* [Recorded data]
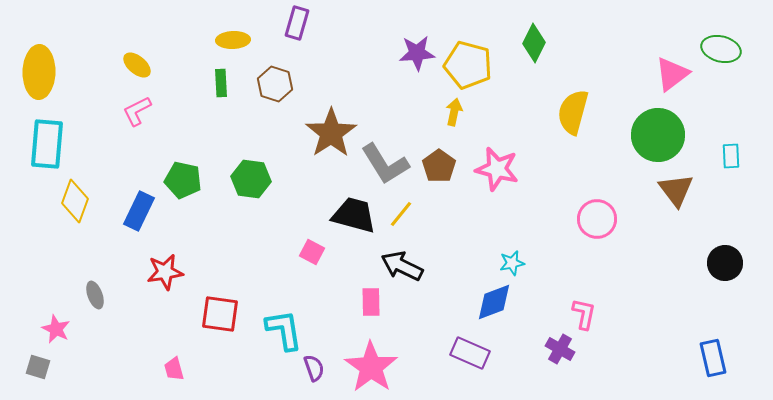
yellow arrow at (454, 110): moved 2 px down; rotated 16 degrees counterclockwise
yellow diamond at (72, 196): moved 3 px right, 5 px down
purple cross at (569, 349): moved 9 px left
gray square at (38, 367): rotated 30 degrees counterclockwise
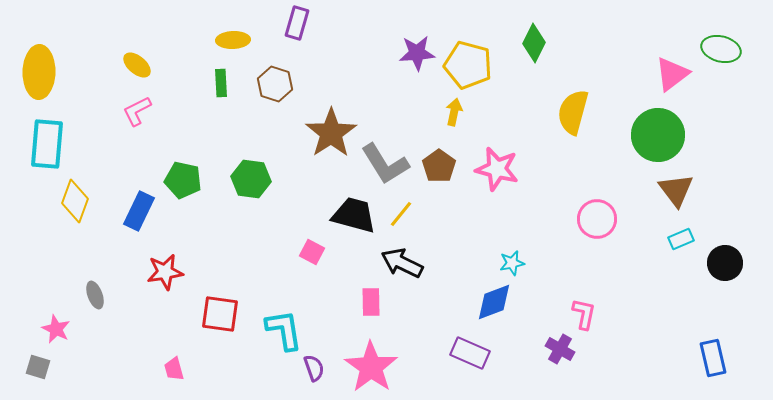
cyan rectangle at (731, 156): moved 50 px left, 83 px down; rotated 70 degrees clockwise
black arrow at (402, 266): moved 3 px up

* [WHAT TO DO] Copy out every line of the records above word for word, leaving out the picture lines.

* [TASK OUTPUT]
yellow arrow at (454, 110): moved 2 px down; rotated 16 degrees counterclockwise
yellow diamond at (72, 196): moved 3 px right, 5 px down
purple cross at (569, 349): moved 9 px left
gray square at (38, 367): rotated 30 degrees counterclockwise
cyan rectangle at (731, 156): moved 50 px left, 83 px down; rotated 70 degrees clockwise
black arrow at (402, 266): moved 3 px up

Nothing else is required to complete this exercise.